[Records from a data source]
● ● ● ● ● ● ●
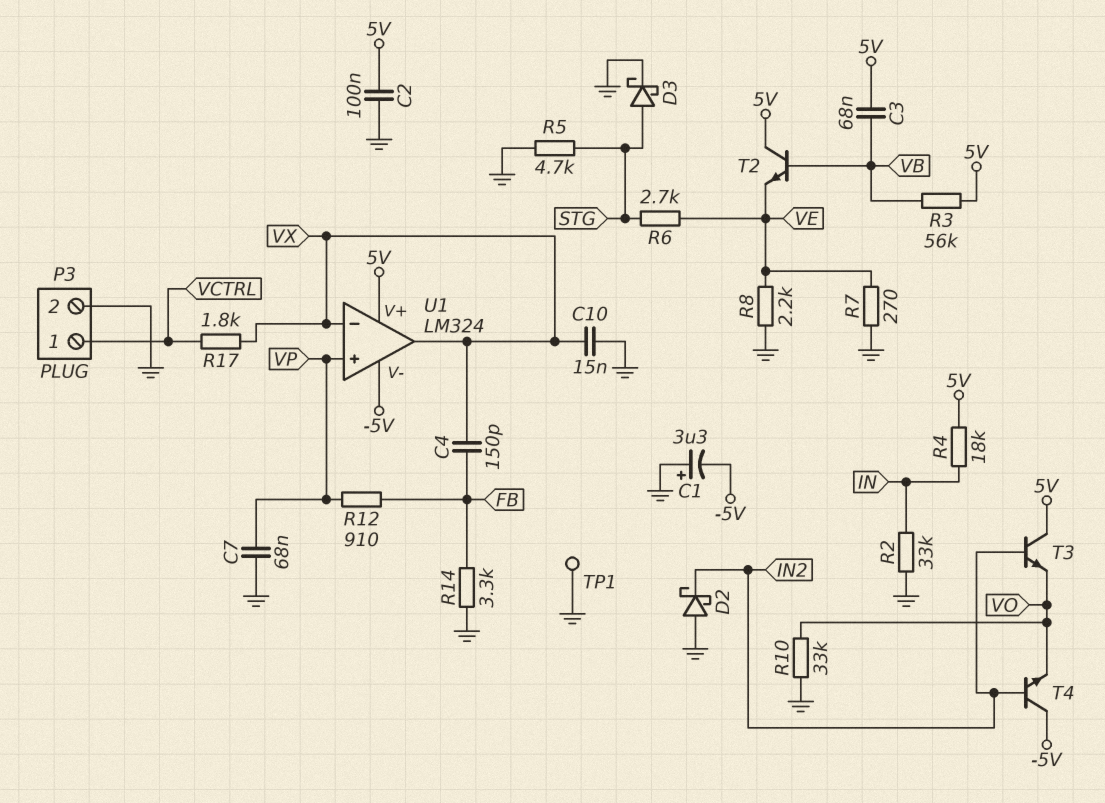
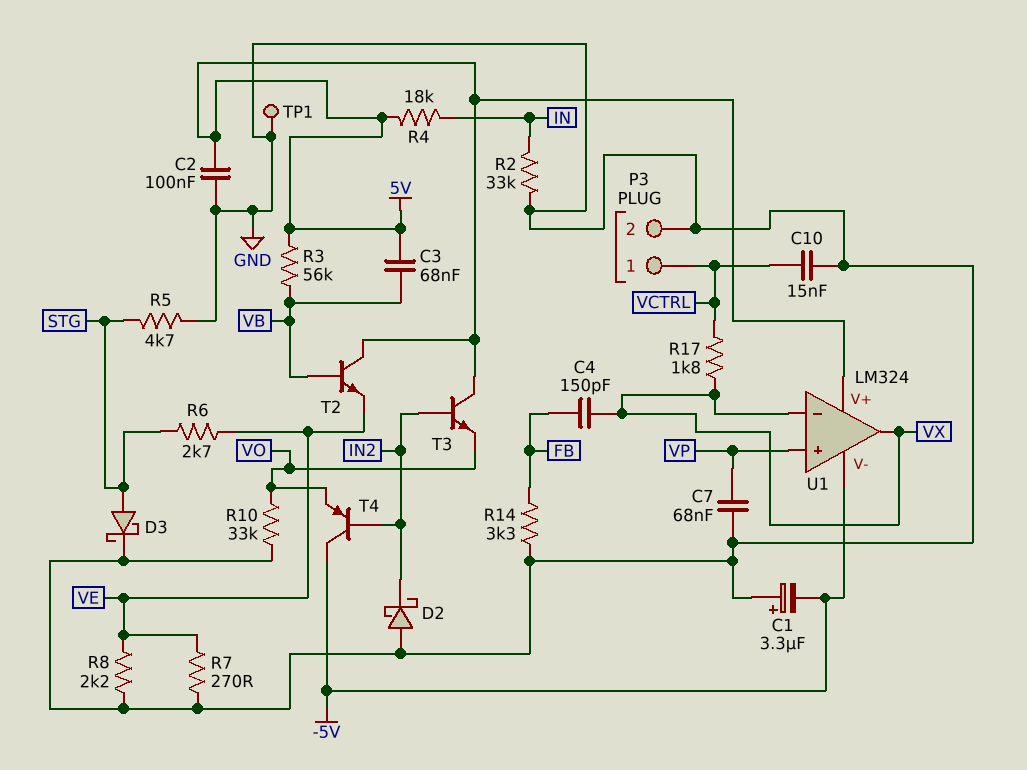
C10: 15nF (GND, VX) -> 15nF (GND, VCTRL)
R12: 910 (FB, VP) -> none
T4: NPN (B IN2, C -5V, E VO) -> PNP (B IN2, C -5V, E VO)

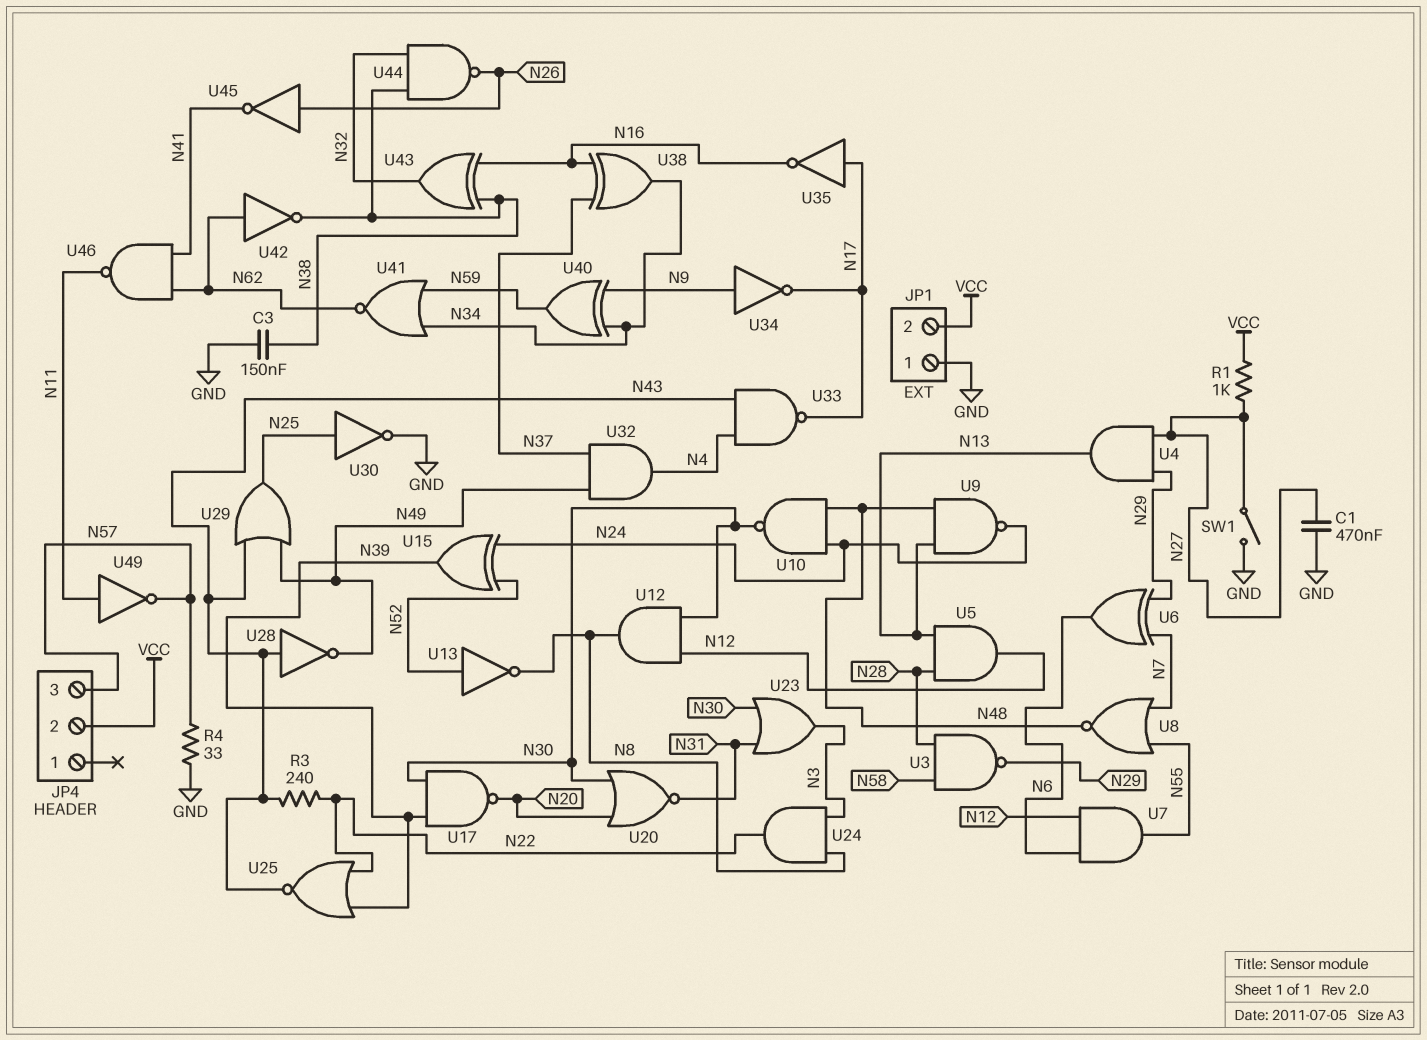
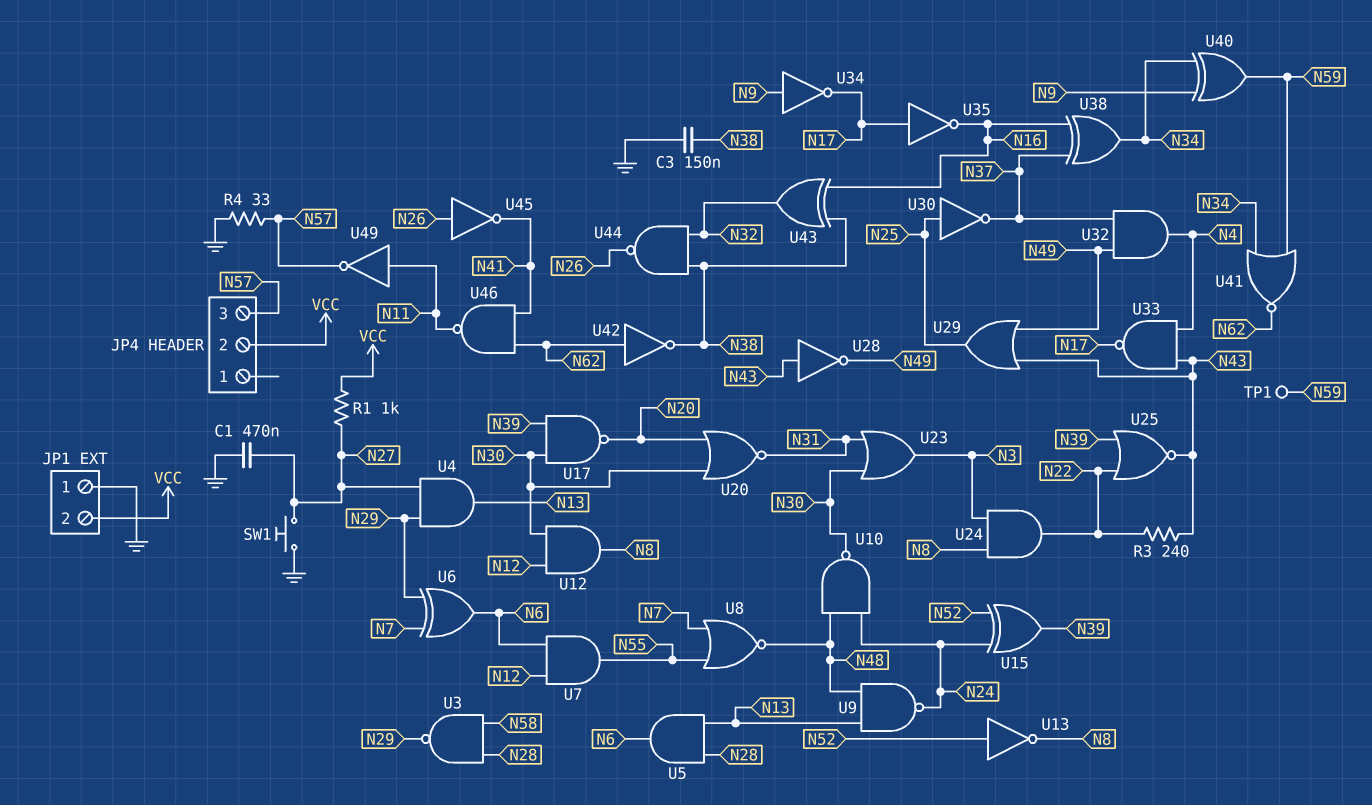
SW1: switch (GND, N27) -> button (GND, N27)
TP1: none -> test point (N59)
U5: AND (in N13, in N28, out N12) -> AND (in N13, in N28, out N6)
U30: NOT (in N25, out GND) -> NOT (in N25, out N37)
● ● ● ● ● ● ●
ACTIVITY →
All of the records need to be restated word for word, but not the pictures.

TASK RESPONSE →
C10: 15nF (GND, VX) -> 15nF (GND, VCTRL)
R12: 910 (FB, VP) -> none
T4: NPN (B IN2, C -5V, E VO) -> PNP (B IN2, C -5V, E VO)

SW1: switch (GND, N27) -> button (GND, N27)
TP1: none -> test point (N59)
U5: AND (in N13, in N28, out N12) -> AND (in N13, in N28, out N6)
U30: NOT (in N25, out GND) -> NOT (in N25, out N37)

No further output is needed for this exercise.